Source information:
○ ○ ○ ○

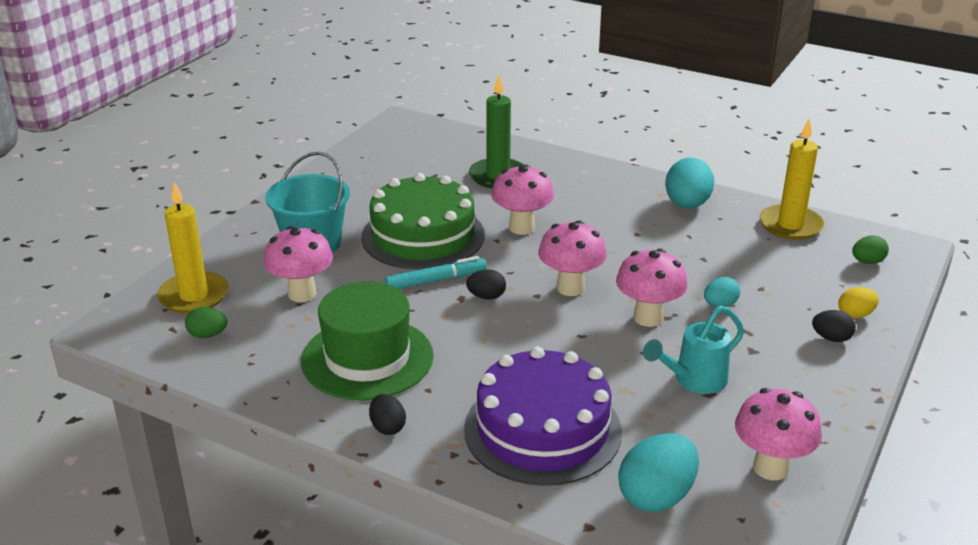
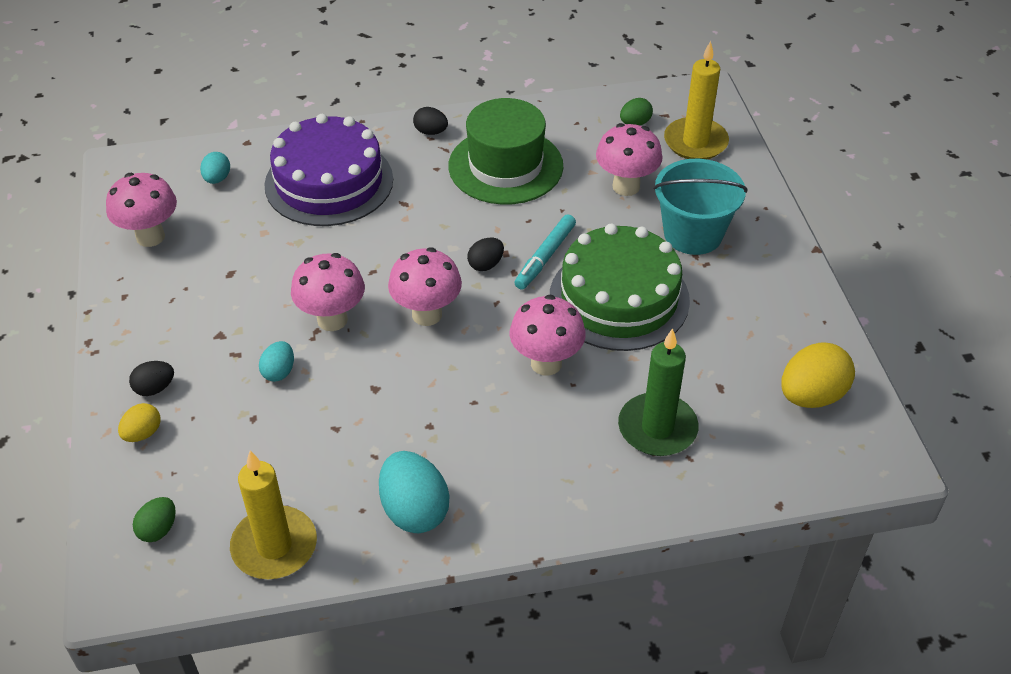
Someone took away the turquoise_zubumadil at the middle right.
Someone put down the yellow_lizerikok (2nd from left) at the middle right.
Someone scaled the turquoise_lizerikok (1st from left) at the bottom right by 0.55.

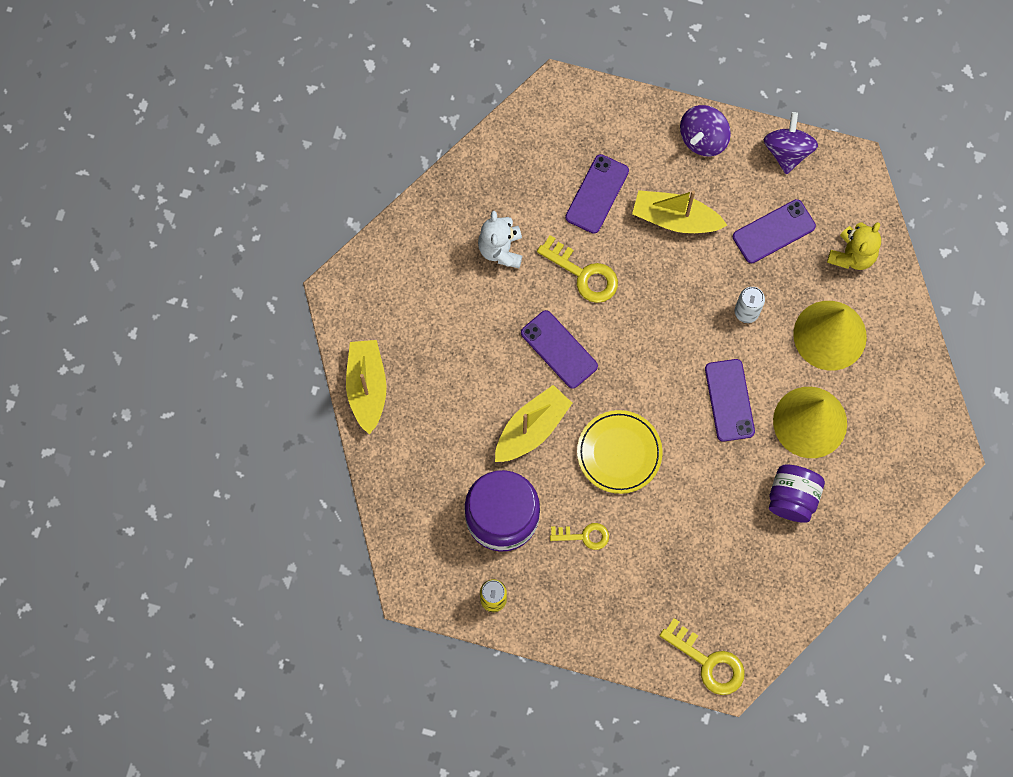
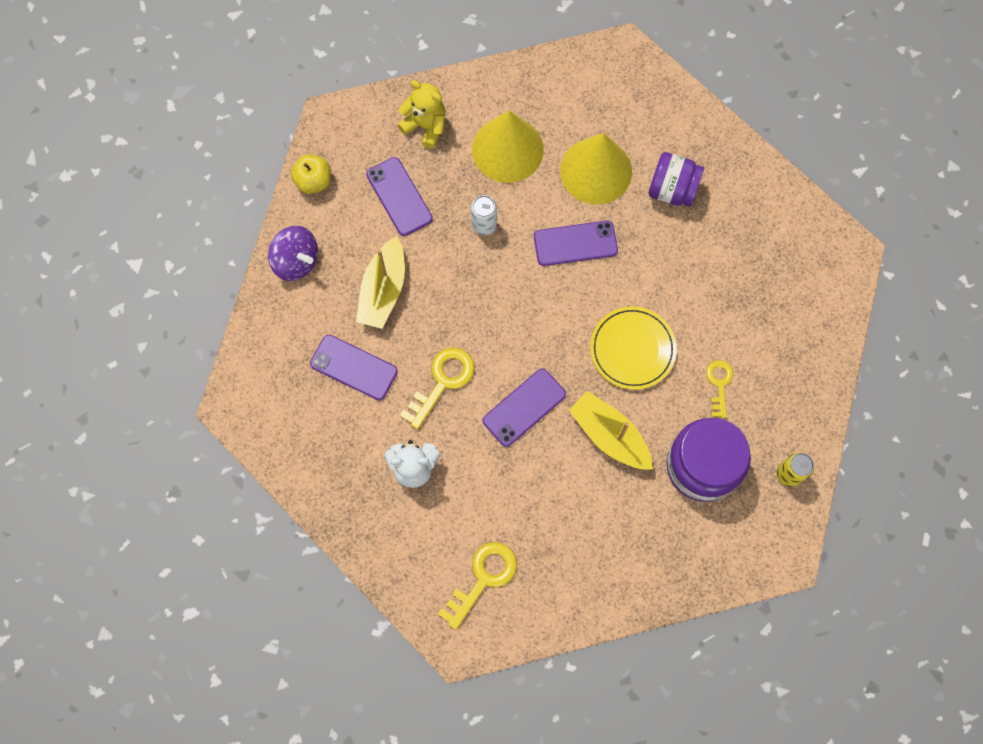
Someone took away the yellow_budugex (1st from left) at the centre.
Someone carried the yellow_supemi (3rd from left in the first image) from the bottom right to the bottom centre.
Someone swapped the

○ ○ ○ ○

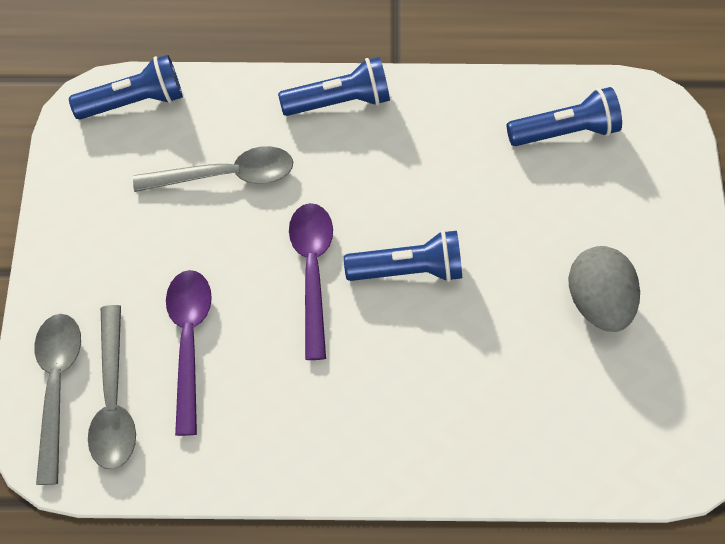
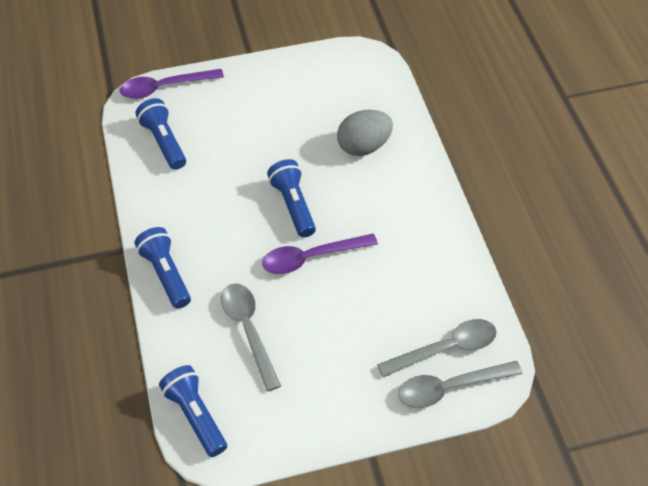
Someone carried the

○ ○ ○ ○

Task requirements: Give only the number of lines in the data that include the string "middle".

Answer box: 2